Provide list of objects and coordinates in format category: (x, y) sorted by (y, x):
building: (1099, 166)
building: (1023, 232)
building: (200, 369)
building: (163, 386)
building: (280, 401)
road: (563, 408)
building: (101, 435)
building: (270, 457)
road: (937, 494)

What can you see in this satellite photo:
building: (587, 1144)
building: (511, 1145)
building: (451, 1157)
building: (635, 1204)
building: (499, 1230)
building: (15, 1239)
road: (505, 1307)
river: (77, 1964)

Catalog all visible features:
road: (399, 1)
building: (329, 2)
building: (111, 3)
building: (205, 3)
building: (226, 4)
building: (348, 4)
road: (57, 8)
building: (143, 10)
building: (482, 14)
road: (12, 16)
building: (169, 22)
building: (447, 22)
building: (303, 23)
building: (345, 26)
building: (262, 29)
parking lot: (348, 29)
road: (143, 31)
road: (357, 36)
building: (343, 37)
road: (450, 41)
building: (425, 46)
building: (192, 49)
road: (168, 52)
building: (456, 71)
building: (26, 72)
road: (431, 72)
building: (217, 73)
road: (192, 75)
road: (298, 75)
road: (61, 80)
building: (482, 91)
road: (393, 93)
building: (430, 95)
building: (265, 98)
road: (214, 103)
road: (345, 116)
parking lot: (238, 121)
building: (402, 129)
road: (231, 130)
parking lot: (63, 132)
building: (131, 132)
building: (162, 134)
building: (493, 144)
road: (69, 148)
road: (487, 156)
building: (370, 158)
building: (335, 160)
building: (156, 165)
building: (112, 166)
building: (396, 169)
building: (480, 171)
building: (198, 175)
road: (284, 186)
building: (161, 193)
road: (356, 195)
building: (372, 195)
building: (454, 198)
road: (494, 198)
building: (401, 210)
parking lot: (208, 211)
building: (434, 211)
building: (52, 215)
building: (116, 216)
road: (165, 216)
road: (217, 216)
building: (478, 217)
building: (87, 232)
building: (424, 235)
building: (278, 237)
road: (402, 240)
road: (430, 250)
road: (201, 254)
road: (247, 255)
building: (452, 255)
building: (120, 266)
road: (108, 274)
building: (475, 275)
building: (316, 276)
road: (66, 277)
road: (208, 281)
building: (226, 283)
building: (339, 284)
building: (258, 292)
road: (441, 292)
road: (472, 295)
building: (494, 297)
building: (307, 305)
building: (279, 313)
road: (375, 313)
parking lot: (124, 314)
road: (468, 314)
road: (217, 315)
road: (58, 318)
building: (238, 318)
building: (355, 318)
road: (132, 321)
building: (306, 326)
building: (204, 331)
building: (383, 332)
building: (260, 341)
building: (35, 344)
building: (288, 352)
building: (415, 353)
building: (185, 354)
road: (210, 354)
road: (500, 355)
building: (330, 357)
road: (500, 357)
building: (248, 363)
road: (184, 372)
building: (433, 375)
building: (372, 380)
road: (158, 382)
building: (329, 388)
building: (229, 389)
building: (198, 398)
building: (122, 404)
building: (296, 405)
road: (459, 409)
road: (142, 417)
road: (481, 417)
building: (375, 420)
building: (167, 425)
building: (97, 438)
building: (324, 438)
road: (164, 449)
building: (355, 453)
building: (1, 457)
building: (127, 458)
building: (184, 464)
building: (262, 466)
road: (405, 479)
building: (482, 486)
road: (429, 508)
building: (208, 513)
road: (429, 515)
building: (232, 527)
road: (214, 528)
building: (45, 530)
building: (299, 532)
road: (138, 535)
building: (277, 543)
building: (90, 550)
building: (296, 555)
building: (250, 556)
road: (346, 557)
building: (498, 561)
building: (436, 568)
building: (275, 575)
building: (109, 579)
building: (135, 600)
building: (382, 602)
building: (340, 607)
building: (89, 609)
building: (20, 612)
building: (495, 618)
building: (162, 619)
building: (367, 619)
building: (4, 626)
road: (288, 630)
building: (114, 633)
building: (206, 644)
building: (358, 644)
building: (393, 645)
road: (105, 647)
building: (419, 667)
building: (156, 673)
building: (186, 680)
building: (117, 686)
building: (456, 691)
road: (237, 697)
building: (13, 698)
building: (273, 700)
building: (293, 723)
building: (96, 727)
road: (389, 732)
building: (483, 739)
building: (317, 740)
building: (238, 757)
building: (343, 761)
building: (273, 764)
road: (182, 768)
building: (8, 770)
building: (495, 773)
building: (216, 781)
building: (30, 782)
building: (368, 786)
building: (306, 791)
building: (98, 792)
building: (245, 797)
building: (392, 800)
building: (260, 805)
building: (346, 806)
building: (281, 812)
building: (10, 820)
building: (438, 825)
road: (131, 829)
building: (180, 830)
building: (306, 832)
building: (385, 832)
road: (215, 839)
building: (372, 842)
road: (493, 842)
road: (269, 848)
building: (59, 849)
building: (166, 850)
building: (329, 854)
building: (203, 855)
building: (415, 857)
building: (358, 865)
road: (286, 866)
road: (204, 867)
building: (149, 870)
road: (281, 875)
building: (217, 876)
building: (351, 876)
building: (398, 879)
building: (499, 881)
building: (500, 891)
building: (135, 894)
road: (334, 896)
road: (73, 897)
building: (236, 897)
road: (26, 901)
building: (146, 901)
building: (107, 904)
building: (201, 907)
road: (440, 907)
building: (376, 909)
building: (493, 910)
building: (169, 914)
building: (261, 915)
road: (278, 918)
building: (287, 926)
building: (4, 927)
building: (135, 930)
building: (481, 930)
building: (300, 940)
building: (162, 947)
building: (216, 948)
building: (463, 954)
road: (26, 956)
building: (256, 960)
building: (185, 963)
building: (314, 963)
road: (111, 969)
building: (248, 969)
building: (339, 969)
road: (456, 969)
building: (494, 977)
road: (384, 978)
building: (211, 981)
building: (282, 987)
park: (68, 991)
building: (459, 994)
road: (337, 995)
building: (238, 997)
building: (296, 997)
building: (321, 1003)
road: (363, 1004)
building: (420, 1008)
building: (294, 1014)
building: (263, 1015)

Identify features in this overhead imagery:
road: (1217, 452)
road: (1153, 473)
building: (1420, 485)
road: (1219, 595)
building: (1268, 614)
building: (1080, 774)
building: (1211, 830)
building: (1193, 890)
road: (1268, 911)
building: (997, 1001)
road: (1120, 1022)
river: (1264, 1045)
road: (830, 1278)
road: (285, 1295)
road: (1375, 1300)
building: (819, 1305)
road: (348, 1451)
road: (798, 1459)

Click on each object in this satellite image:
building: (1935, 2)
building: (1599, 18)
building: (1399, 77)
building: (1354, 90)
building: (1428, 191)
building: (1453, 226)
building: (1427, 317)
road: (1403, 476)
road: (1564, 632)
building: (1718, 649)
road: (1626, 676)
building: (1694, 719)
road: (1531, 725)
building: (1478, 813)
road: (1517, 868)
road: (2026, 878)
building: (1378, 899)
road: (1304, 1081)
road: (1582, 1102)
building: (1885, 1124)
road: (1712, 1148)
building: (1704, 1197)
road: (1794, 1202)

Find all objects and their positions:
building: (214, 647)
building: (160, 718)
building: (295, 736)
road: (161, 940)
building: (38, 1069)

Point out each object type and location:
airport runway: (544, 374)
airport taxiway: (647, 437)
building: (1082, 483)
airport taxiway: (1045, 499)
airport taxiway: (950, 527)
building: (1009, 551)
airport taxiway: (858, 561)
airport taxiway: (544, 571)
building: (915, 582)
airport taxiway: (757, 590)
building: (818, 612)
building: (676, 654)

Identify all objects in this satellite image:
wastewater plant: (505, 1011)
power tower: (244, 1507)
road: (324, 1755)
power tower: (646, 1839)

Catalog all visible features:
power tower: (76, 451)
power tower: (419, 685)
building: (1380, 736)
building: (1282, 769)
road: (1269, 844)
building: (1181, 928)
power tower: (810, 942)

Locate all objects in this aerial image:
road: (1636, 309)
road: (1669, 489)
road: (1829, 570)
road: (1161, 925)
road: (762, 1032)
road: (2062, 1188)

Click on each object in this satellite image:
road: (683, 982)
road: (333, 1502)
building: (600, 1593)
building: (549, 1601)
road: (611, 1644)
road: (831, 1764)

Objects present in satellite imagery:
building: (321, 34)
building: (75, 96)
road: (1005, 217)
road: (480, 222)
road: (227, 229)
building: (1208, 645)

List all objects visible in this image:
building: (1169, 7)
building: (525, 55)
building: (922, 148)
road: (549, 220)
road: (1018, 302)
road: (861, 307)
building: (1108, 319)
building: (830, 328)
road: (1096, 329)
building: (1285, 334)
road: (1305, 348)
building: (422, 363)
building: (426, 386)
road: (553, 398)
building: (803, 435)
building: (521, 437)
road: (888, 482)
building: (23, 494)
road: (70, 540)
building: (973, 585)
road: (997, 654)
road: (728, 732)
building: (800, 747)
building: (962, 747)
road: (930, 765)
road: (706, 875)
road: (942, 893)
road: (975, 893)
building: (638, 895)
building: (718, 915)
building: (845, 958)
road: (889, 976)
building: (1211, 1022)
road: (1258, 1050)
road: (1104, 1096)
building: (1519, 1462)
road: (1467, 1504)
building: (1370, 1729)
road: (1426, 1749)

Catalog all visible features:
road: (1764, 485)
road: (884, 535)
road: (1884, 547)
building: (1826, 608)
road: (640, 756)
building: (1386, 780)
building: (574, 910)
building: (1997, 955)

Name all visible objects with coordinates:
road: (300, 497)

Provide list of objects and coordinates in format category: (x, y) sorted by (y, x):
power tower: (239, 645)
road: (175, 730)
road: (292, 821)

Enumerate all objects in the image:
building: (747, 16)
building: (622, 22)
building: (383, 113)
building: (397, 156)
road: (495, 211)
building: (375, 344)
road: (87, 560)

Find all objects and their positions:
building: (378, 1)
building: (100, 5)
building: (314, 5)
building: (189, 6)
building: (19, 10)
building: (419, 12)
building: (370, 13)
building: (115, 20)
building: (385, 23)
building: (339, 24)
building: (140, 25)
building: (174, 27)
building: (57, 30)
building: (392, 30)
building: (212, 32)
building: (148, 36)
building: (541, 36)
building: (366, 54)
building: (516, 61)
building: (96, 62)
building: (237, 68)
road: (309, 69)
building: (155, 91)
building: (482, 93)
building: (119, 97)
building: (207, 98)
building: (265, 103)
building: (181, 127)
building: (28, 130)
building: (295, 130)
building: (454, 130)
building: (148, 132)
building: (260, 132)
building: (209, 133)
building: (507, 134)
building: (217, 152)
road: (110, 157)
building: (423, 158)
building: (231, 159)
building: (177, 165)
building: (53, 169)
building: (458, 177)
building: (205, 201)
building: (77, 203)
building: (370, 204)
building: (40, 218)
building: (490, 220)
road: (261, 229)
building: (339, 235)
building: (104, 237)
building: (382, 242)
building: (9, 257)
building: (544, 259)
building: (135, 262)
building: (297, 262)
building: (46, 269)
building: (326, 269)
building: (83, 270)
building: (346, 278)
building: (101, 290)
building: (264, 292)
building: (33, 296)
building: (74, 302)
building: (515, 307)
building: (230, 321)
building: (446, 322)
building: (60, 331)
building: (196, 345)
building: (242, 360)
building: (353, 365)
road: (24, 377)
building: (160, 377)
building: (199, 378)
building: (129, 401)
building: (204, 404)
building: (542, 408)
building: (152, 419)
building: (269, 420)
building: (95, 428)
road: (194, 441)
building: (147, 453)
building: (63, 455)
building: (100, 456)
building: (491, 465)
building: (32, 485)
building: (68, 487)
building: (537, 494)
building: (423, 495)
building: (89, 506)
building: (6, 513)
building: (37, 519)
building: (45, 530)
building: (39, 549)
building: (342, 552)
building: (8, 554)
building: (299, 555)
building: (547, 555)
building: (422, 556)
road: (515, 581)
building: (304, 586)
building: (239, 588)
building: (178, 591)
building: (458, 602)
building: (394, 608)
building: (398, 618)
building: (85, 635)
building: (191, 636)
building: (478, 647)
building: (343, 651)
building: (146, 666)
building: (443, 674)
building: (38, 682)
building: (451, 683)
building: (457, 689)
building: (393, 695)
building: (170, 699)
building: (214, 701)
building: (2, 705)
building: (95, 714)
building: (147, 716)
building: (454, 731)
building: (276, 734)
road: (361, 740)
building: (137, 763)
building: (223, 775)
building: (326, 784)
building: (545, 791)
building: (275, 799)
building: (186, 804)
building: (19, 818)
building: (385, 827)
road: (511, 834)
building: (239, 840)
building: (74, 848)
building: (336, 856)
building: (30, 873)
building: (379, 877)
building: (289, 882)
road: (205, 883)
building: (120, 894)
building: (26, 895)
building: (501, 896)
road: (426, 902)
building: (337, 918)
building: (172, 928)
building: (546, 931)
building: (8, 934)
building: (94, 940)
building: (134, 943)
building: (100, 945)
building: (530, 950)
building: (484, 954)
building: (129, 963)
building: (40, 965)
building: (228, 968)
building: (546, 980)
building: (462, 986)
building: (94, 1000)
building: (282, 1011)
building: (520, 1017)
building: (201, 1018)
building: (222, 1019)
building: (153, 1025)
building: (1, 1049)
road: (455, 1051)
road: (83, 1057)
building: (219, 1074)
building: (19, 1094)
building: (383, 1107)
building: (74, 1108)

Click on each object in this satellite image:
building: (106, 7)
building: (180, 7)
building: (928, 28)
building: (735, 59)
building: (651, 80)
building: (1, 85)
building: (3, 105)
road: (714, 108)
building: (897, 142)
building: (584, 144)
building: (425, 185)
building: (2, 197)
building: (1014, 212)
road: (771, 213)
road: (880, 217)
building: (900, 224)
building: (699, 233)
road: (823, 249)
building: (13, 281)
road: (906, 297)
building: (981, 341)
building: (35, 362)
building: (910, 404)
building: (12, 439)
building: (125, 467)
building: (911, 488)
• • • • • • •
The answer must consist of each line from the entries that contains the string "imagery".

RESULT OF THIS EXERCISE ->
Identify features in this overhead imagery:
Objects present in satellite imagery:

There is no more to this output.